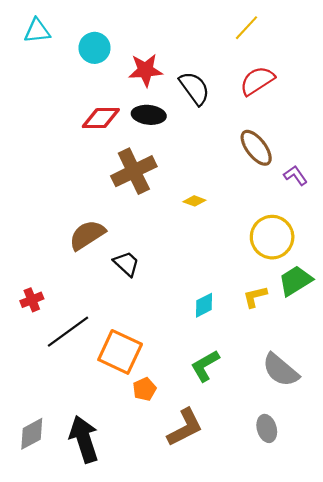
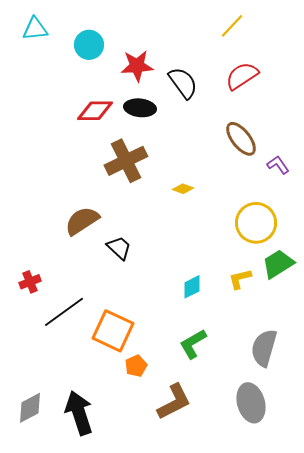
gray semicircle: (281, 370) -> (264, 348), turned 66
gray ellipse: (267, 428) -> (251, 403), size x1.5

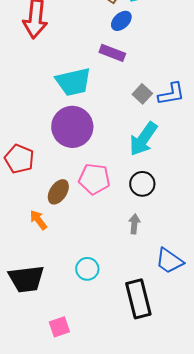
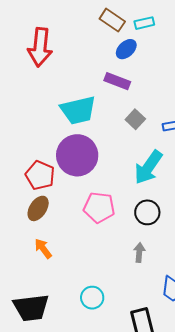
gray square: (142, 94) -> (135, 119), moved
red pentagon: (19, 159) -> (40, 175), moved
brown ellipse: (58, 192) -> (38, 208), moved

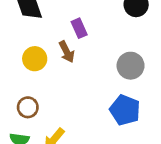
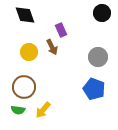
brown circle: (28, 107) -> (24, 87), size x1.5

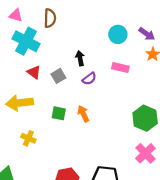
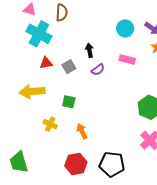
red triangle: (34, 72) -> (46, 63), turned -48
orange arrow: (83, 114) -> (82, 131), moved
yellow cross: (28, 138) -> (50, 124), moved

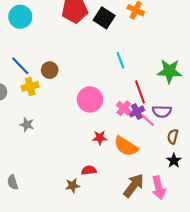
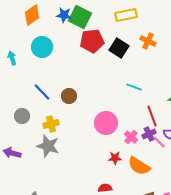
cyan line: (120, 60) -> (134, 87), turned -49
yellow cross: (30, 86) -> (51, 124), moved
pink cross: (124, 108) -> (131, 137), moved
gray star: (27, 125) -> (48, 146), size x1.6

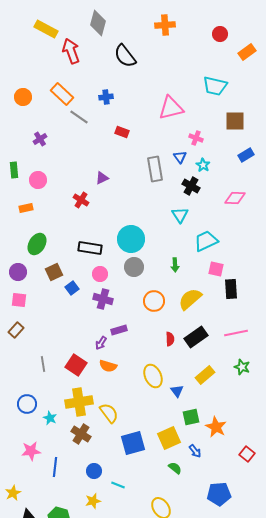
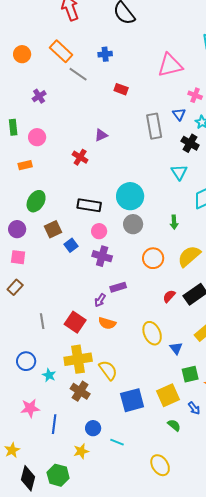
red semicircle: (170, 339) -> (169, 296), turned -136
yellow star: (93, 501) -> (81, 451), moved

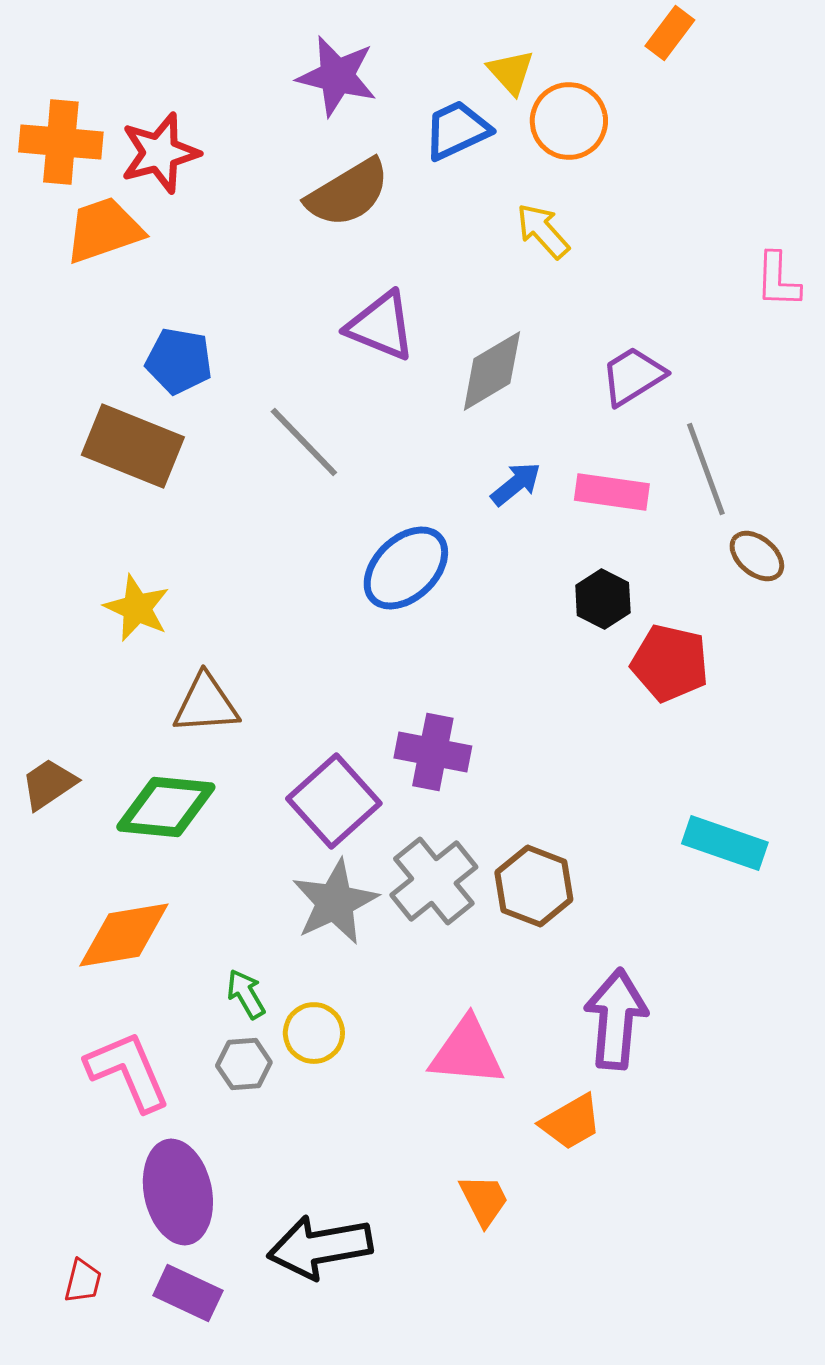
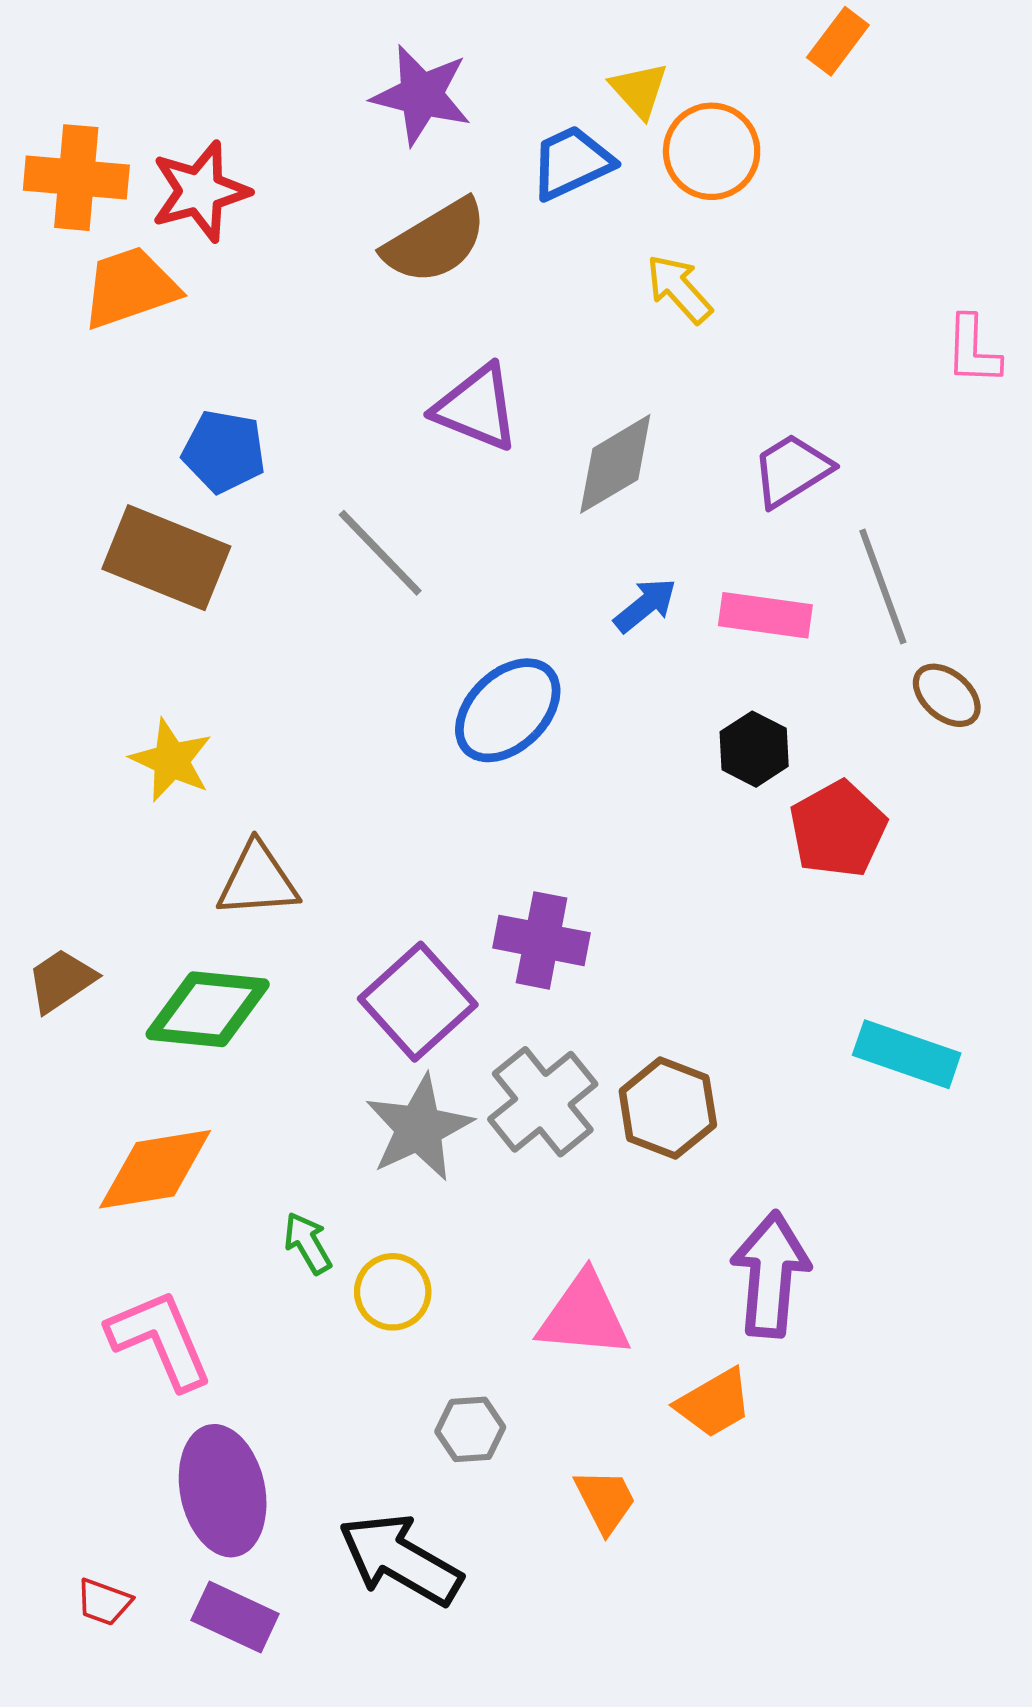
red pentagon: (670, 663) -> (838, 829), turned 30
gray hexagon: (244, 1064) -> (470, 1429), moved
black arrow: (320, 1247) -> (400, 1559), turned 40
red trapezoid: (83, 1281) -> (104, 1602), turned 96

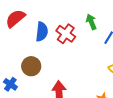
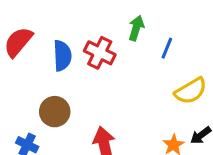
green arrow: (91, 22) -> (136, 28), turned 49

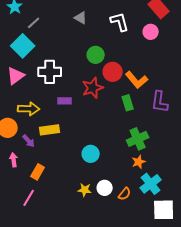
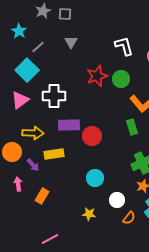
gray triangle: (81, 18) -> (71, 42), moved, turned 32
green circle: (96, 55) -> (121, 79), moved
red circle: (113, 72) -> (92, 136), moved
red star: (93, 88) -> (97, 76), moved
purple rectangle: (65, 101) -> (69, 125), size x1.5
white circle: (105, 188) -> (117, 200), moved
pink line: (29, 198) -> (50, 239), moved, turned 30

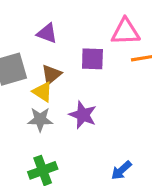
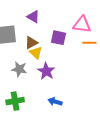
yellow triangle: (43, 92) -> (36, 53), moved
blue arrow: (121, 170) -> (55, 102), moved, turned 48

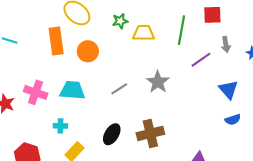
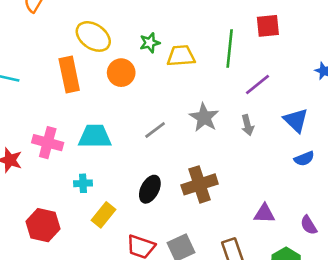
gray arrow: (226, 44) -> (247, 125), moved
orange circle: (88, 51) -> (121, 73), moved

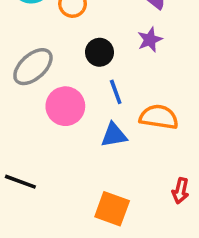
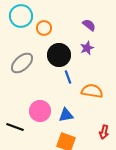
black circle: (100, 52) -> (59, 55), size x1.5
pink circle: (65, 106) -> (40, 111), moved
blue triangle: (114, 135) -> (66, 115), moved

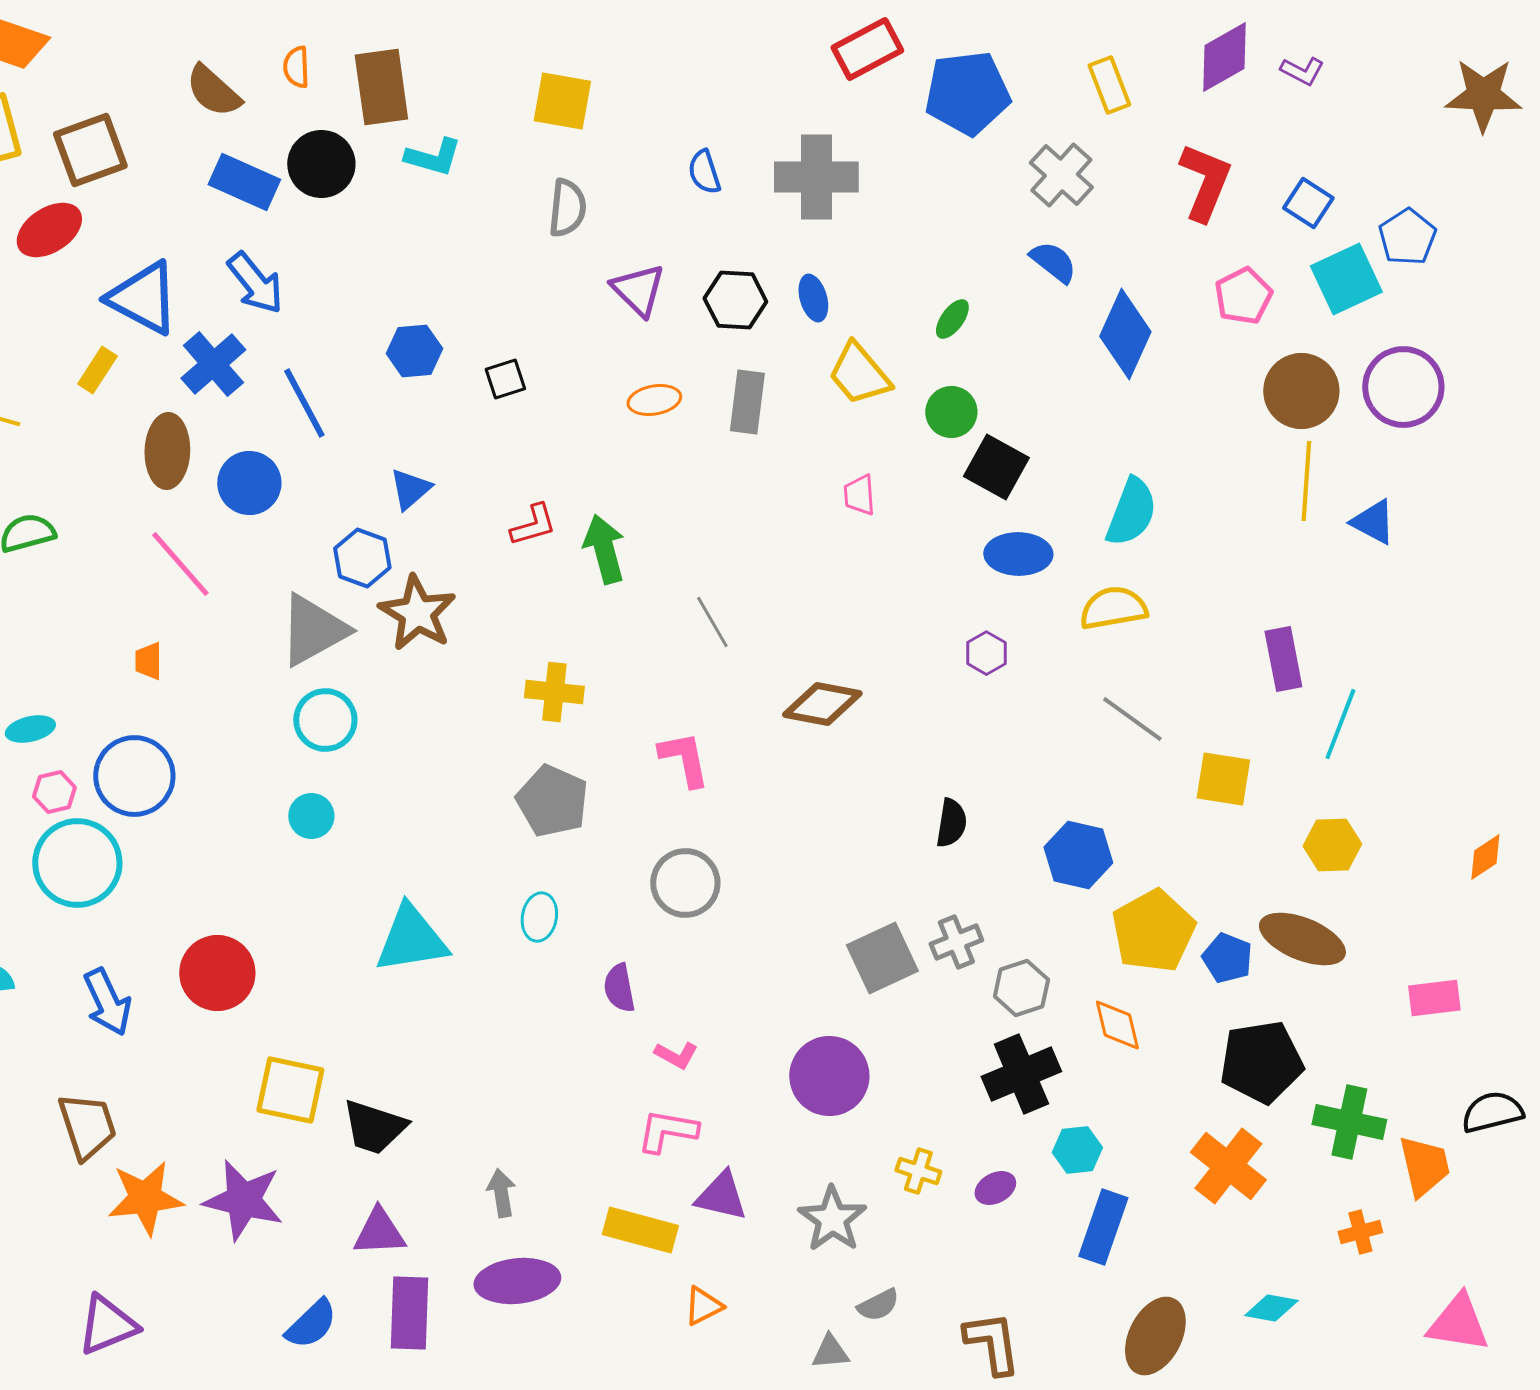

::::

## What to work on
Pictures excluded, output exactly the line that contains "red semicircle: (170, 339)" and every line after it to the end of the data above.

## Your solution
red semicircle: (170, 339) -> (169, 296), turned -136
yellow star: (93, 501) -> (81, 451), moved

red pentagon: (670, 663) -> (838, 829), turned 30
gray hexagon: (244, 1064) -> (470, 1429), moved
black arrow: (320, 1247) -> (400, 1559), turned 40
red trapezoid: (83, 1281) -> (104, 1602), turned 96

green arrow: (91, 22) -> (136, 28), turned 49

gray triangle: (81, 18) -> (71, 42), moved, turned 32
green circle: (96, 55) -> (121, 79), moved
red circle: (113, 72) -> (92, 136), moved
red star: (93, 88) -> (97, 76), moved
purple rectangle: (65, 101) -> (69, 125), size x1.5
white circle: (105, 188) -> (117, 200), moved
pink line: (29, 198) -> (50, 239), moved, turned 30

yellow triangle: (43, 92) -> (36, 53), moved
blue arrow: (121, 170) -> (55, 102), moved, turned 48

gray arrow: (226, 44) -> (247, 125), moved
orange circle: (88, 51) -> (121, 73), moved

black circle: (100, 52) -> (59, 55), size x1.5
pink circle: (65, 106) -> (40, 111), moved
blue triangle: (114, 135) -> (66, 115), moved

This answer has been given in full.